━━ Exercise data ━━

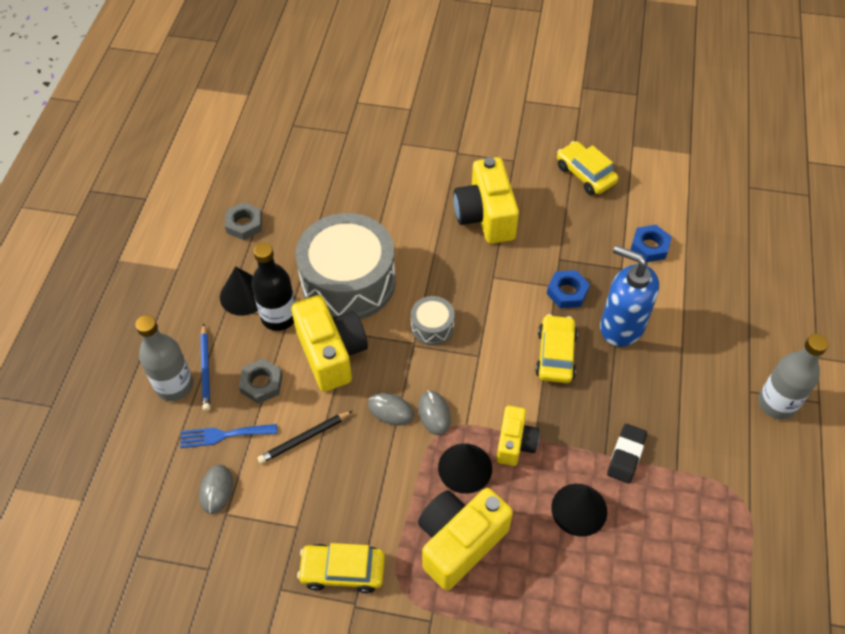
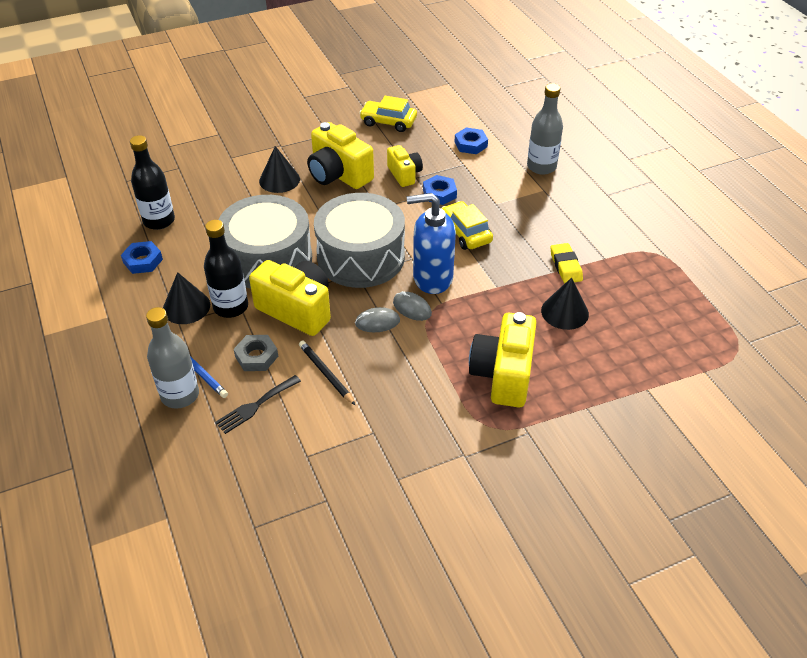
camera: 35 degrees left, 10 degrees down
(216, 490) = (283, 444): grey mouse -> none
(223, 435) = (255, 406): blue fork -> black fork
(244, 224) = (143, 261): grey nut -> blue nut
(288, 186) = (159, 221): none -> black bottle
(304, 438) = (326, 373): black pencil -> black pencil turned 120 degrees clockwise
(342, 571) = (435, 440): yellow car -> none
(432, 326) = (361, 257): grey drum -> grey drum, size x2.26
(465, 468) = (465, 329): black cone -> black cone (279, 180)
(515, 443) = (486, 297): yellow camera -> yellow camera (404, 174)
(621, 326) = (494, 196): blue soap dispenser -> blue soap dispenser (432, 278)
(626, 455) = (565, 266): black eraser -> yellow eraser
(776, 403) = (629, 193): grey bottle -> grey bottle (541, 167)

━━━

All lines starting at the one holding "(288, 186) = (159, 221): none -> black bottle" and ending at the last line above must be output exactly, and no other line may appear.

(288, 186) = (159, 221): none -> black bottle
(304, 438) = (326, 373): black pencil -> black pencil turned 120 degrees clockwise
(342, 571) = (435, 440): yellow car -> none
(432, 326) = (361, 257): grey drum -> grey drum, size x2.26
(465, 468) = (465, 329): black cone -> black cone (279, 180)
(515, 443) = (486, 297): yellow camera -> yellow camera (404, 174)
(621, 326) = (494, 196): blue soap dispenser -> blue soap dispenser (432, 278)
(626, 455) = (565, 266): black eraser -> yellow eraser
(776, 403) = (629, 193): grey bottle -> grey bottle (541, 167)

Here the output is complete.